* PROBLEM DESCRIPTION *
Once you find the line containing "STEPPER pin IN3: A0 -> D0" in the data below, copy it and each following line exactly, up to and including the line containing "RGB pin R: D7 -> TX", and nothing else.

* INPUT FOR THIS TASK *
[Start of section]

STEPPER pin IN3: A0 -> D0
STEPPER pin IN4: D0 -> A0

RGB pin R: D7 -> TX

[End of section]
[Start of section]

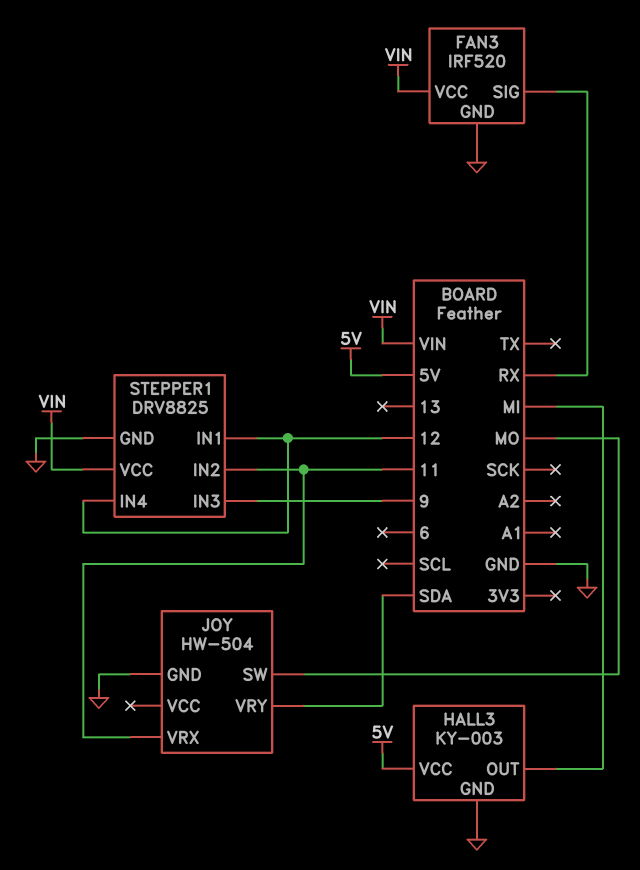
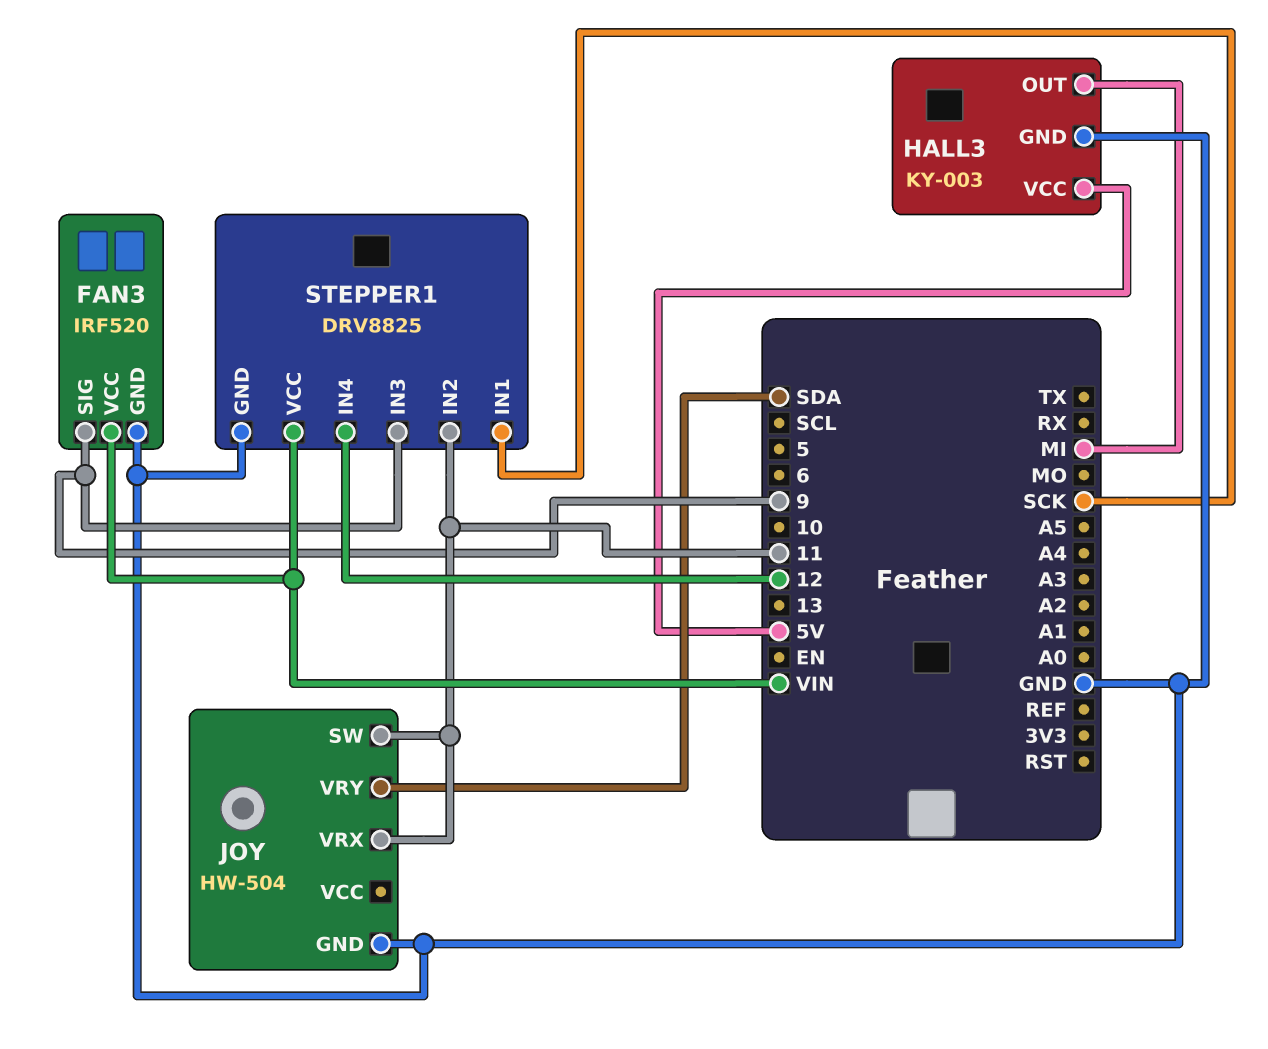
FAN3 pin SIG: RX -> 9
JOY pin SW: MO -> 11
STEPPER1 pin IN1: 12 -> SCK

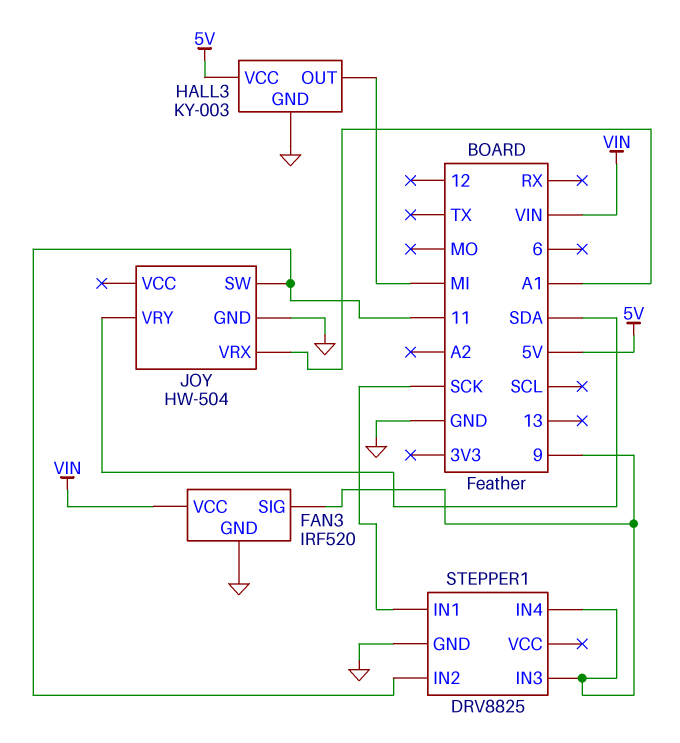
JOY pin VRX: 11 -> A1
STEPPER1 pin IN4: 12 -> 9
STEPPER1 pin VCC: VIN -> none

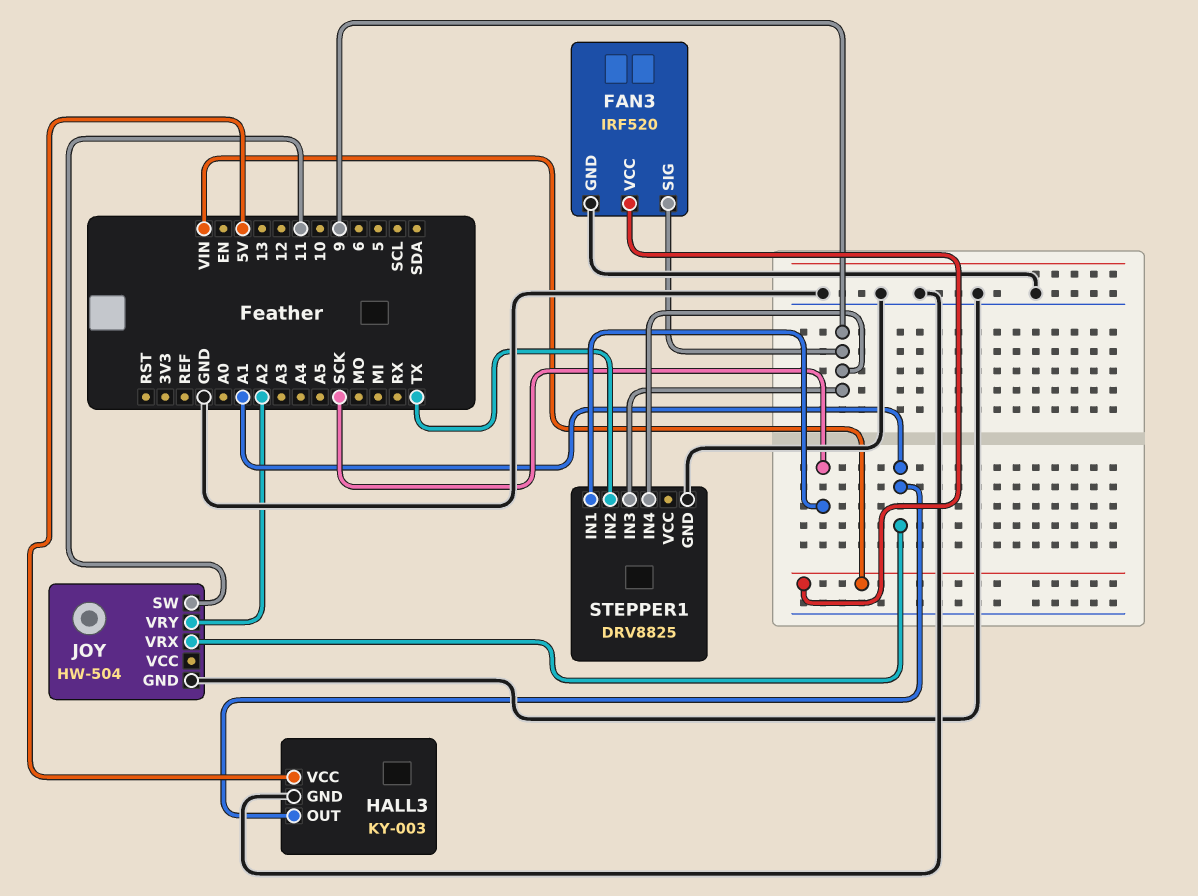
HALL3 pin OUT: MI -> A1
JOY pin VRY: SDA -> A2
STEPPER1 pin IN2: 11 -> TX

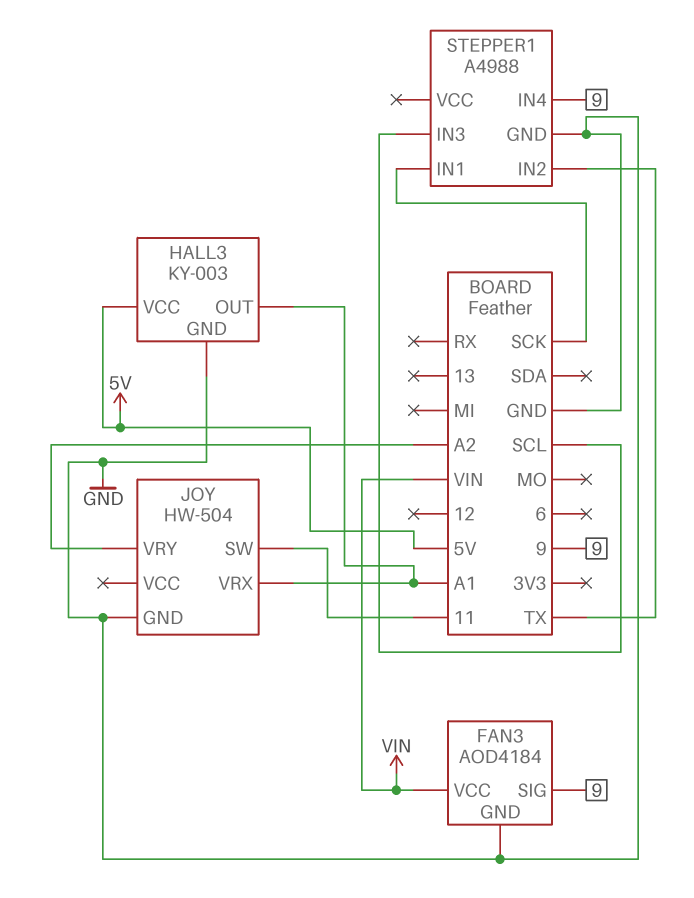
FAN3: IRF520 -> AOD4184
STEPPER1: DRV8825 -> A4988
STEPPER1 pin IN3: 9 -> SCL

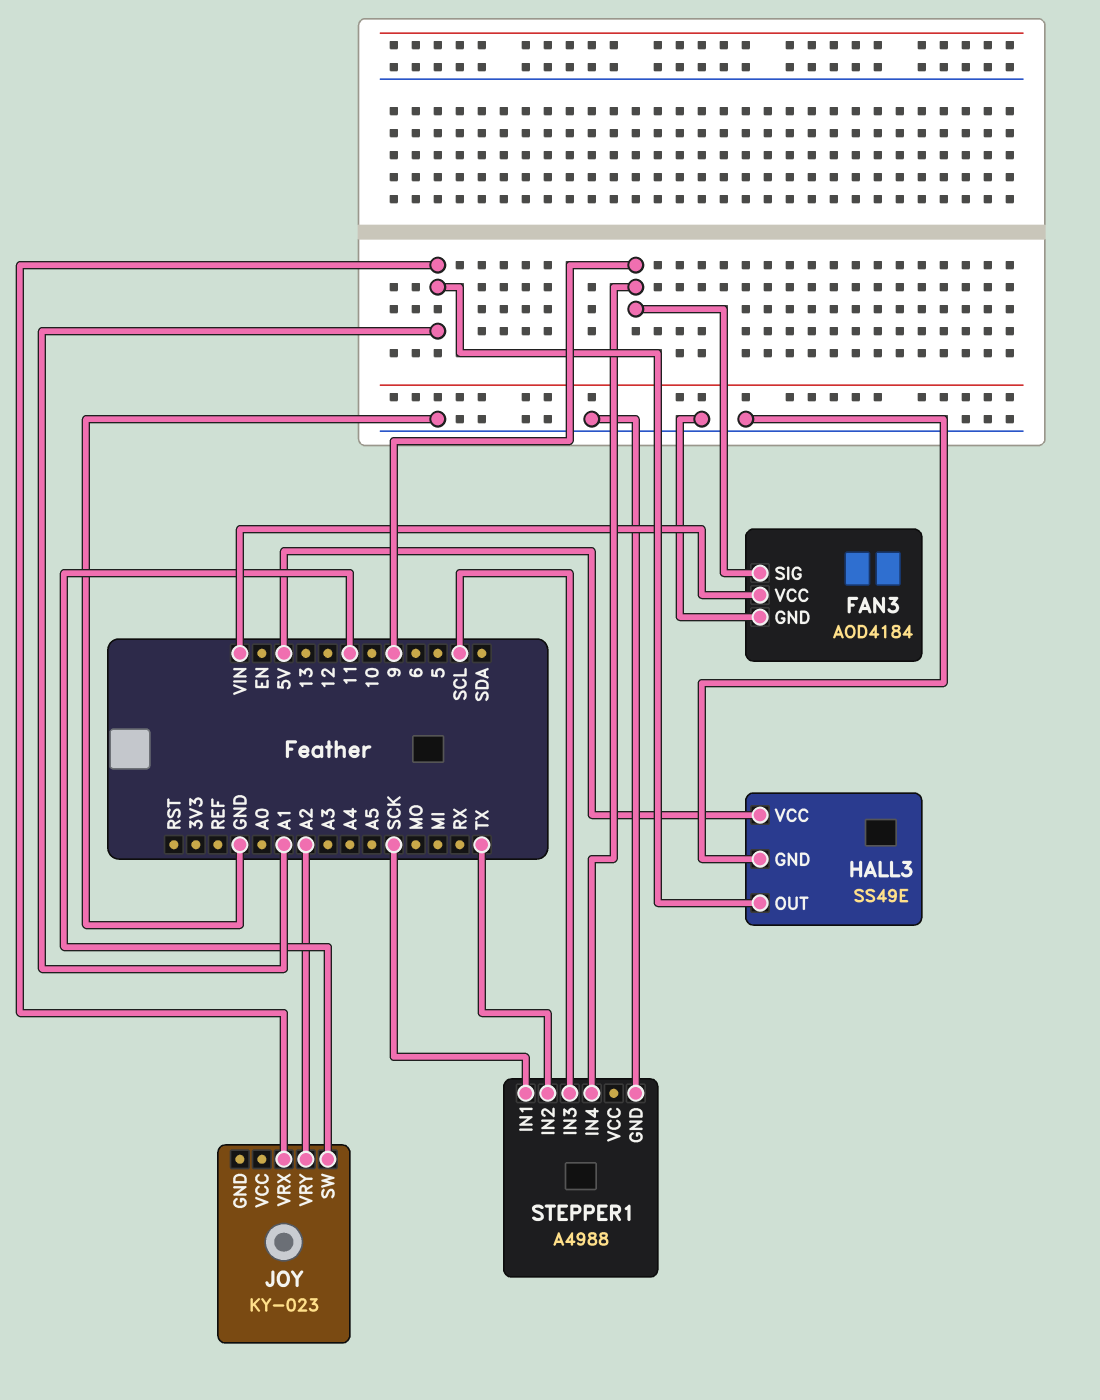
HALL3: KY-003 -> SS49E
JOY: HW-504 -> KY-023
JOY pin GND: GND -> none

[End of section]

* EXERCISE RESULT *
STEPPER pin IN3: A0 -> D0
STEPPER pin IN4: D0 -> A0

RGB pin R: D7 -> TX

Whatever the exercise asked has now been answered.